▸ SUPPLIED ENTRIES:
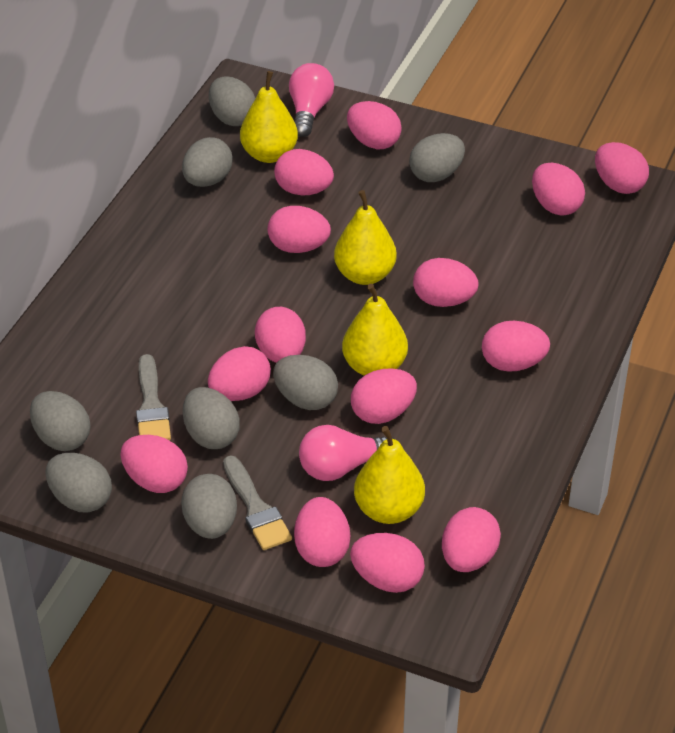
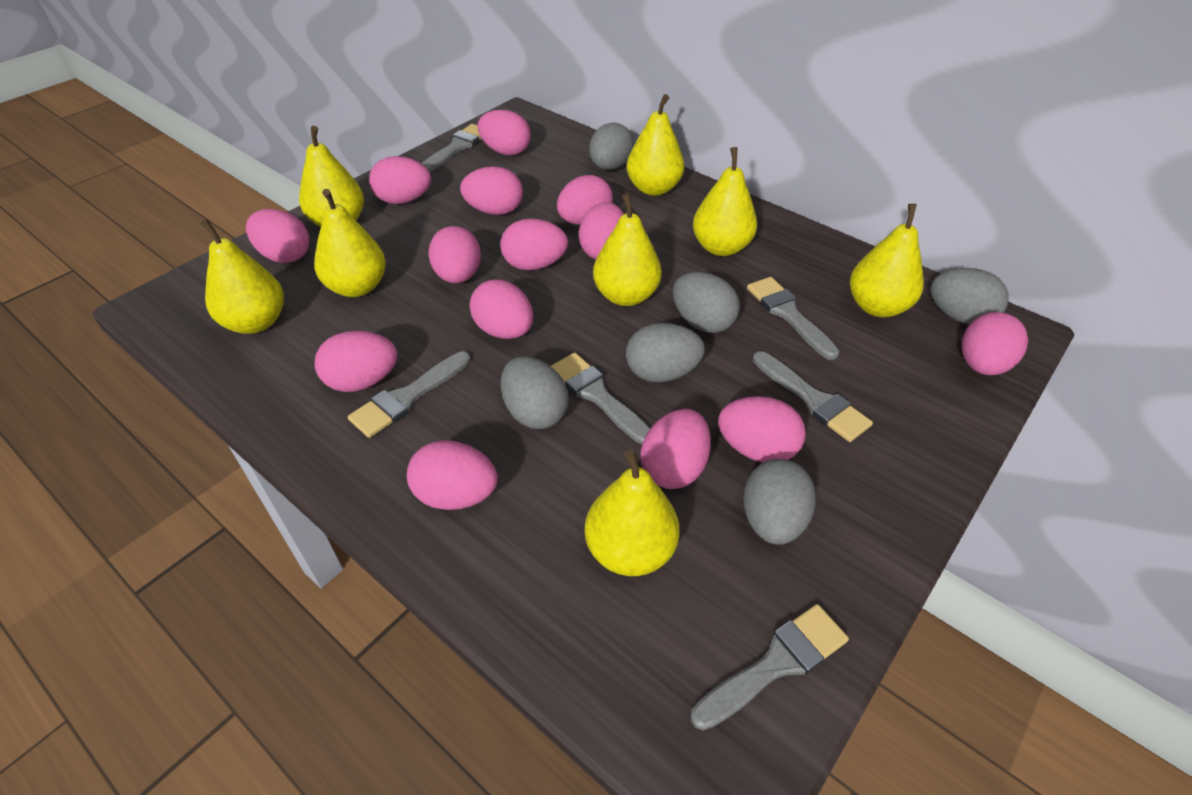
grey brush: 2 -> 6
grey egg: 8 -> 6
pink light bulb: 2 -> 0
yellow pear: 4 -> 8

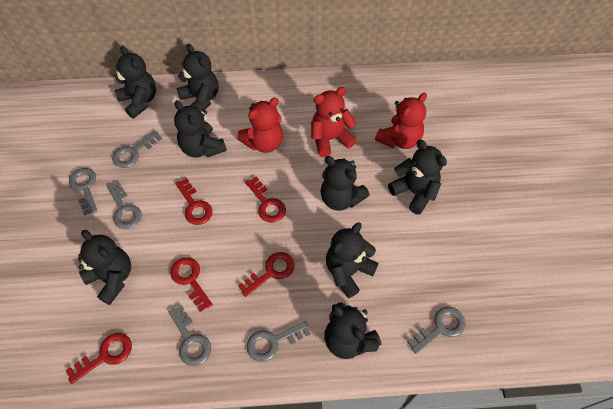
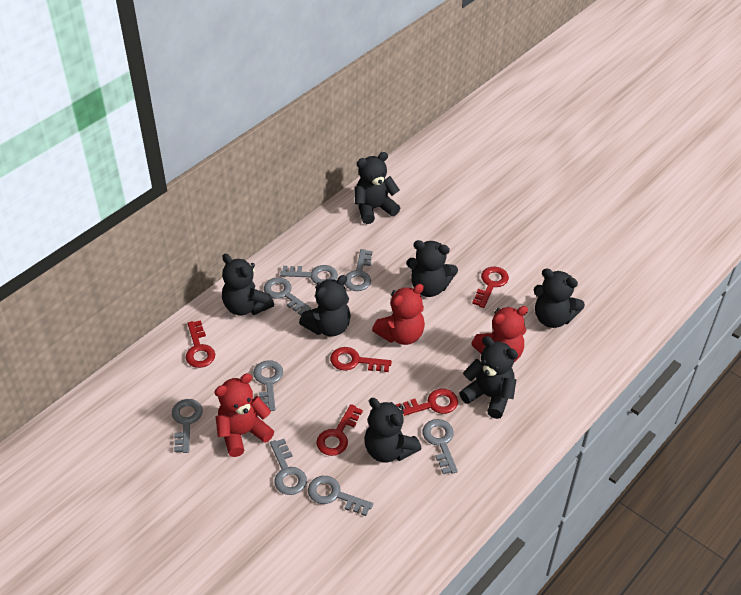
black teddy bear: 8 -> 7
grey key: 6 -> 8

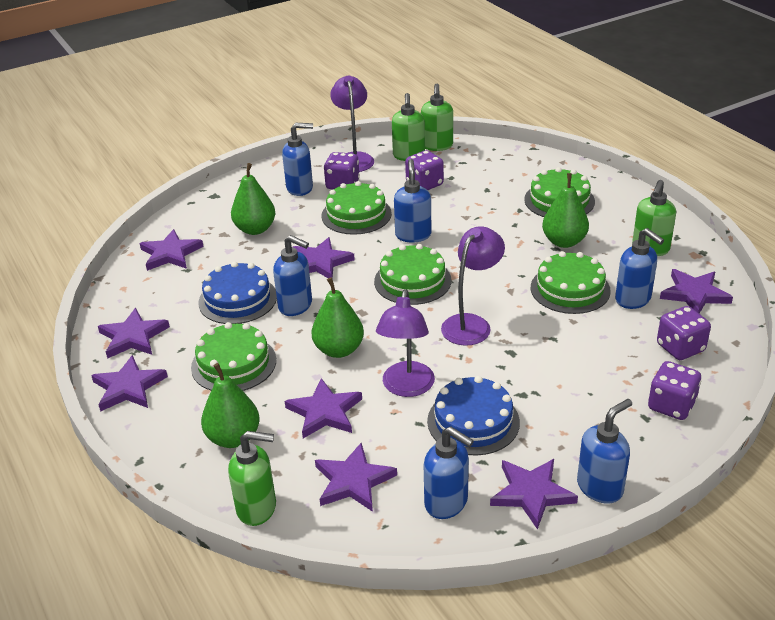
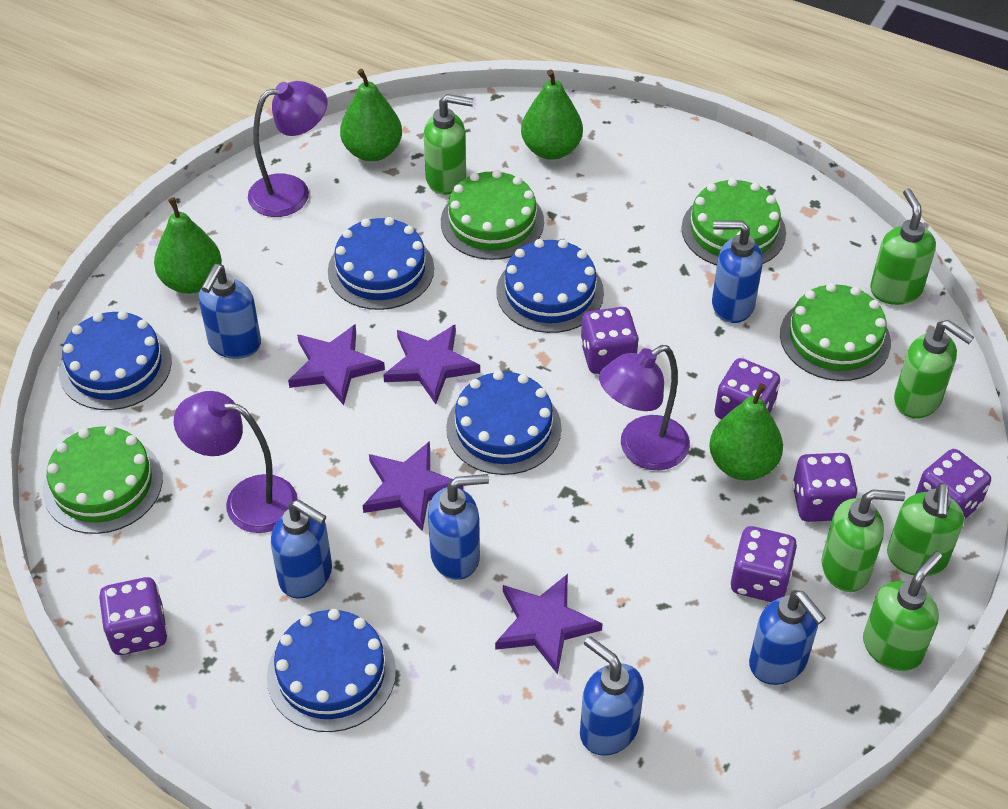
blue cake: 2 -> 5
green cake: 5 -> 4
green soap dispenser: 4 -> 6
purple dice: 4 -> 6
purple star: 8 -> 4

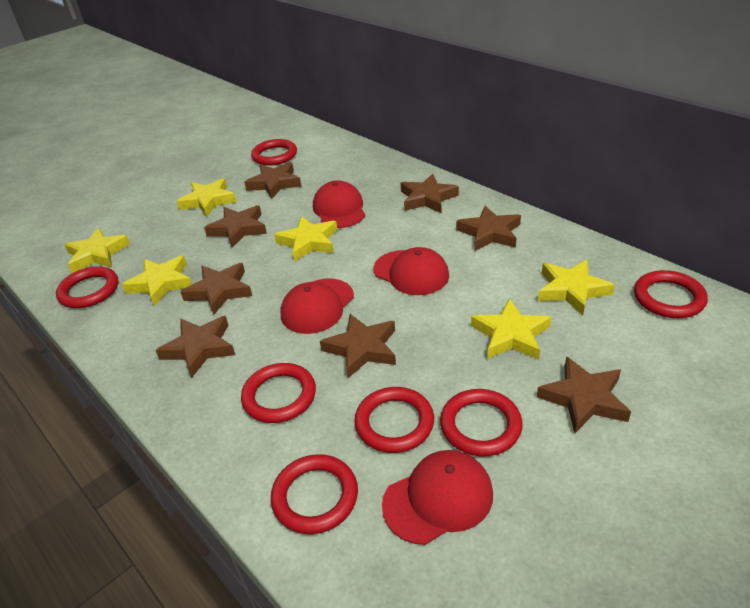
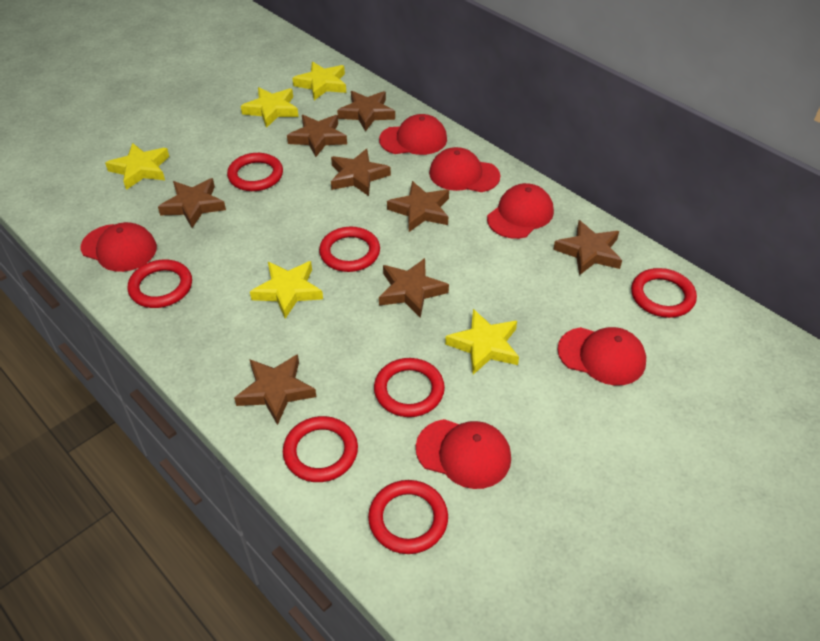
red cap: 4 -> 6
yellow star: 6 -> 5

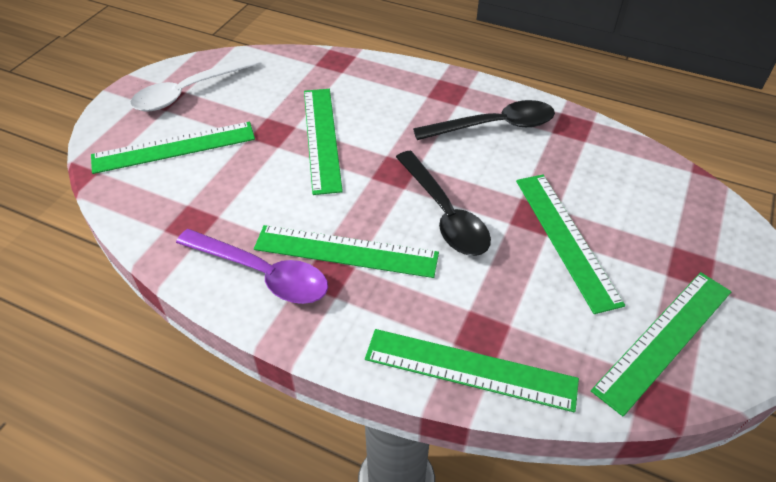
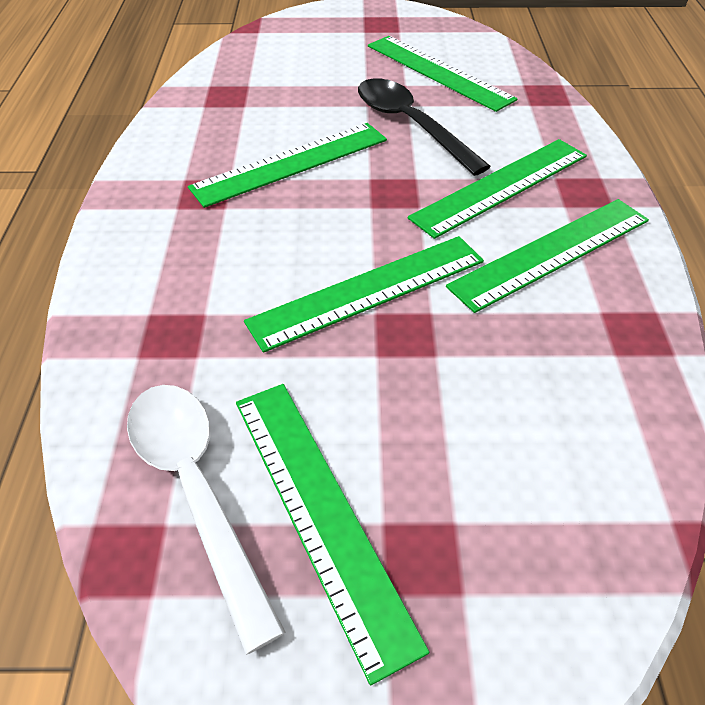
black spoon: 2 -> 1
purple spoon: 1 -> 0

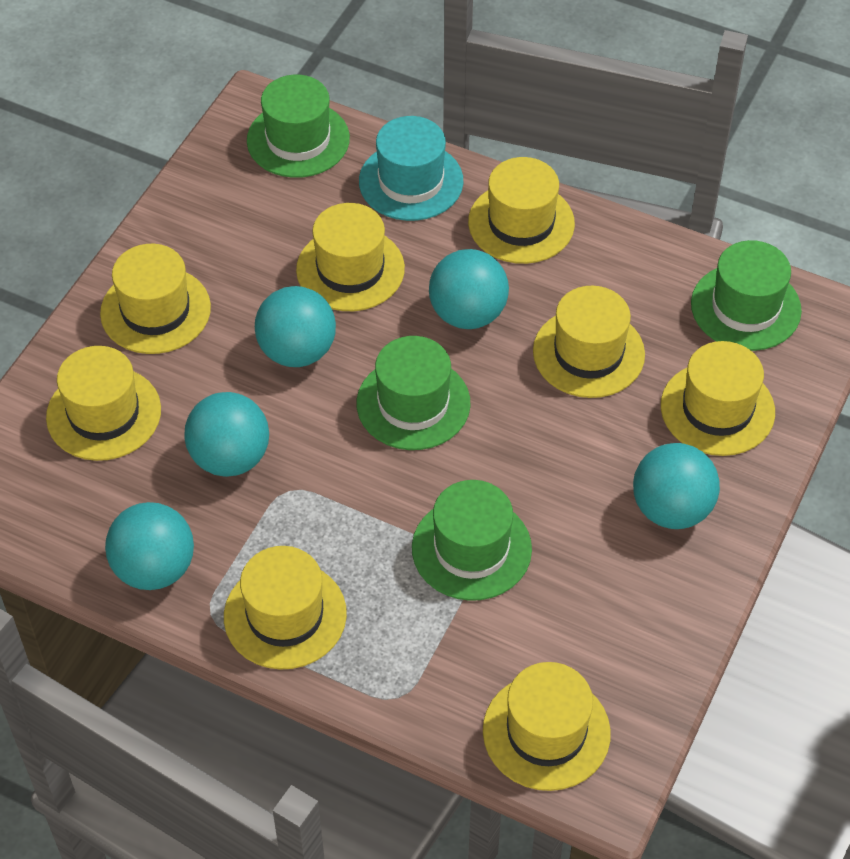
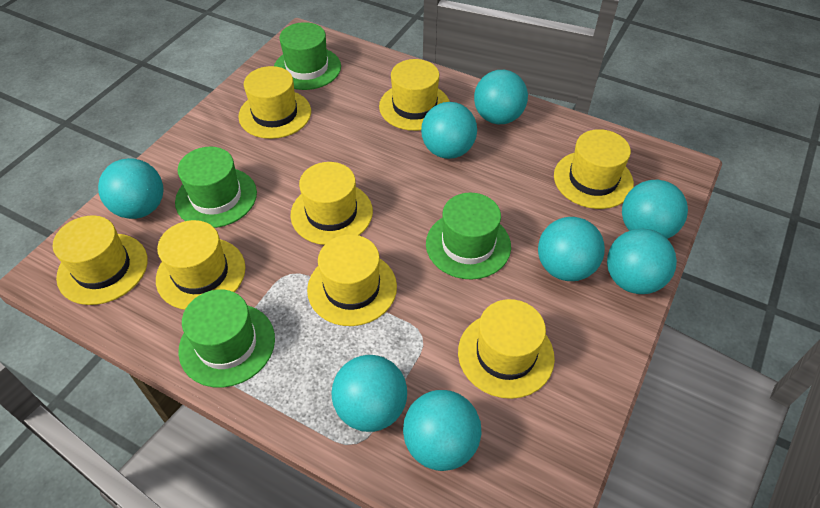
turquoise ball: 5 -> 8
turquoise hat: 1 -> 0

▸ EXERCISE DETAILS: Without including any pictures, repeat the records above exactly.

▸ SOLUTION:
grey brush: 2 -> 6
grey egg: 8 -> 6
pink light bulb: 2 -> 0
yellow pear: 4 -> 8

black teddy bear: 8 -> 7
grey key: 6 -> 8

blue cake: 2 -> 5
green cake: 5 -> 4
green soap dispenser: 4 -> 6
purple dice: 4 -> 6
purple star: 8 -> 4

red cap: 4 -> 6
yellow star: 6 -> 5

black spoon: 2 -> 1
purple spoon: 1 -> 0

turquoise ball: 5 -> 8
turquoise hat: 1 -> 0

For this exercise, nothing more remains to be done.